# Work instructions:
In the listing below, locate the line that contains "411,421 | x2.22 |" and the line that contains "removed | żarówka". Restate word for word those two lines and every line between them, and nothing else.

# Source records:

__________________________________________________

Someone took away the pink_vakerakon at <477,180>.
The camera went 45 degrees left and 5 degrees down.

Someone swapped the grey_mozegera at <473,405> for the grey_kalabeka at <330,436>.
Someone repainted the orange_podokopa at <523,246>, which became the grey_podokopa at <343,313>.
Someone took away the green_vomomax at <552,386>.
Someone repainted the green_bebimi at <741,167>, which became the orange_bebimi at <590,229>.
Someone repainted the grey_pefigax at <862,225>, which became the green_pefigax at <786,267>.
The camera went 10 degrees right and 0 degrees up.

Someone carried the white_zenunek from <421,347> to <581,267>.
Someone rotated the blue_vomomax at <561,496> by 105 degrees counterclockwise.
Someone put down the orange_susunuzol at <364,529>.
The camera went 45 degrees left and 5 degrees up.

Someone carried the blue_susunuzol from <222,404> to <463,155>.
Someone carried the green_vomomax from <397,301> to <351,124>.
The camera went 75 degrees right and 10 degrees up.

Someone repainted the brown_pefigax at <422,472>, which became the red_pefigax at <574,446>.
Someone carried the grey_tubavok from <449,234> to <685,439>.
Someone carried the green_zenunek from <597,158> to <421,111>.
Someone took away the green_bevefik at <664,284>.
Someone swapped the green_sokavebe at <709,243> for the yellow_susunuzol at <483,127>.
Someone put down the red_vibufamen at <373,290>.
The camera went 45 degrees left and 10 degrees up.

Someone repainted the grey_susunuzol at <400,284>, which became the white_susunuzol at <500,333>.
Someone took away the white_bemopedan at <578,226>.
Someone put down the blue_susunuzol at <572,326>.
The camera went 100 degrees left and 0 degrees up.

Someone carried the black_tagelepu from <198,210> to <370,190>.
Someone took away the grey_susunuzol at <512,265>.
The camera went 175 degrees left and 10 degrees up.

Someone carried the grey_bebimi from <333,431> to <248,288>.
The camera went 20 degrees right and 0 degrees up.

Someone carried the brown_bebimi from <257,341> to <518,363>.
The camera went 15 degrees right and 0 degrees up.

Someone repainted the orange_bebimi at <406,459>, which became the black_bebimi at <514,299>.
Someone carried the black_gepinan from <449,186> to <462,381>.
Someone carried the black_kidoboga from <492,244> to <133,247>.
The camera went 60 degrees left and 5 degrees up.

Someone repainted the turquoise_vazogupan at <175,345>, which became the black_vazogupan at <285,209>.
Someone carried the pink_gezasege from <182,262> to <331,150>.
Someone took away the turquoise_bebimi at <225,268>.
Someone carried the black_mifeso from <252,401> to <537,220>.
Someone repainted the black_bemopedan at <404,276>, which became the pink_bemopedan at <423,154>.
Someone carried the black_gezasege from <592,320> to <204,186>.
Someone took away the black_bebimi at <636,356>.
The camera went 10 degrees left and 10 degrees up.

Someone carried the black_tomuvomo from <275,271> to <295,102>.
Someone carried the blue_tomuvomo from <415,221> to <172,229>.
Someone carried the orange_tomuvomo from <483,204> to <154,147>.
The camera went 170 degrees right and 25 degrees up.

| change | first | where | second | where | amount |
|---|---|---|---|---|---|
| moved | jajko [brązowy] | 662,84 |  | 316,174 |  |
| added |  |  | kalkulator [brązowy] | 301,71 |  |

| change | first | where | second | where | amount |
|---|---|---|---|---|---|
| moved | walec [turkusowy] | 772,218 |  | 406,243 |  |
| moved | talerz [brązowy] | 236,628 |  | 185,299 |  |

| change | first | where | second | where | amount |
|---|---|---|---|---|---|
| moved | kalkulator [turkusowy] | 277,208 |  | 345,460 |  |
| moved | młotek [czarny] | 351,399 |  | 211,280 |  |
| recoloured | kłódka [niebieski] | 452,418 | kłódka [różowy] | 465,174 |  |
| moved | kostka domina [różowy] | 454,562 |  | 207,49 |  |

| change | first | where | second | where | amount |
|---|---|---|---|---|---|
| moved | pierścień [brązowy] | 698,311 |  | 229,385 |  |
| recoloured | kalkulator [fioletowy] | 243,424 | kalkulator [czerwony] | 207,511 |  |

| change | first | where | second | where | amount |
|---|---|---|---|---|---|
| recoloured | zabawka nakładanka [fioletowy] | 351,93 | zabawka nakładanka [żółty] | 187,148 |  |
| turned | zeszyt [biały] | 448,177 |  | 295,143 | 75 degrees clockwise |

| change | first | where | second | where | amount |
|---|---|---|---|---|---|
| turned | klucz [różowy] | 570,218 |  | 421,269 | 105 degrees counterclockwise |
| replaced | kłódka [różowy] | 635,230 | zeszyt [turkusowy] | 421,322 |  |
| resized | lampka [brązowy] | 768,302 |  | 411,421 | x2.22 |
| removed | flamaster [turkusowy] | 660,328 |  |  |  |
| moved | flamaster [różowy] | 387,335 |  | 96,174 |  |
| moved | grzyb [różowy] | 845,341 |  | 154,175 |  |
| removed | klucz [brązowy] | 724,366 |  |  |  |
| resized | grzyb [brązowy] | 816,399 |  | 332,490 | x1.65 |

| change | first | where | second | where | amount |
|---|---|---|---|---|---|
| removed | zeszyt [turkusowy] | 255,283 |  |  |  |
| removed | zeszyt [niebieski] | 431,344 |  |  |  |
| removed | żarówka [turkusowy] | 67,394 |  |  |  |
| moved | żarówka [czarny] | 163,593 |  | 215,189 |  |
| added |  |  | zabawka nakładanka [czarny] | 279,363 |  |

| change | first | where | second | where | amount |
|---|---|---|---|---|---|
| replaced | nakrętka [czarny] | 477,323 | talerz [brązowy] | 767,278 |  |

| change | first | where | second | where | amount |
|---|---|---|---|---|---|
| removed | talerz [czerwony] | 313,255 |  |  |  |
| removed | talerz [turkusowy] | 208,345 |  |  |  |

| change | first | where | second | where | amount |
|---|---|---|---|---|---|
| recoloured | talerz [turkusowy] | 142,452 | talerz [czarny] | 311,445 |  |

__________________________________________________

# Answer for the task:
| resized | lampka [brązowy] | 768,302 |  | 411,421 | x2.22 |
| removed | flamaster [turkusowy] | 660,328 |  |  |  |
| moved | flamaster [różowy] | 387,335 |  | 96,174 |  |
| moved | grzyb [różowy] | 845,341 |  | 154,175 |  |
| removed | klucz [brązowy] | 724,366 |  |  |  |
| resized | grzyb [brązowy] | 816,399 |  | 332,490 | x1.65 |

| change | first | where | second | where | amount |
|---|---|---|---|---|---|
| removed | zeszyt [turkusowy] | 255,283 |  |  |  |
| removed | zeszyt [niebieski] | 431,344 |  |  |  |
| removed | żarówka [turkusowy] | 67,394 |  |  |  |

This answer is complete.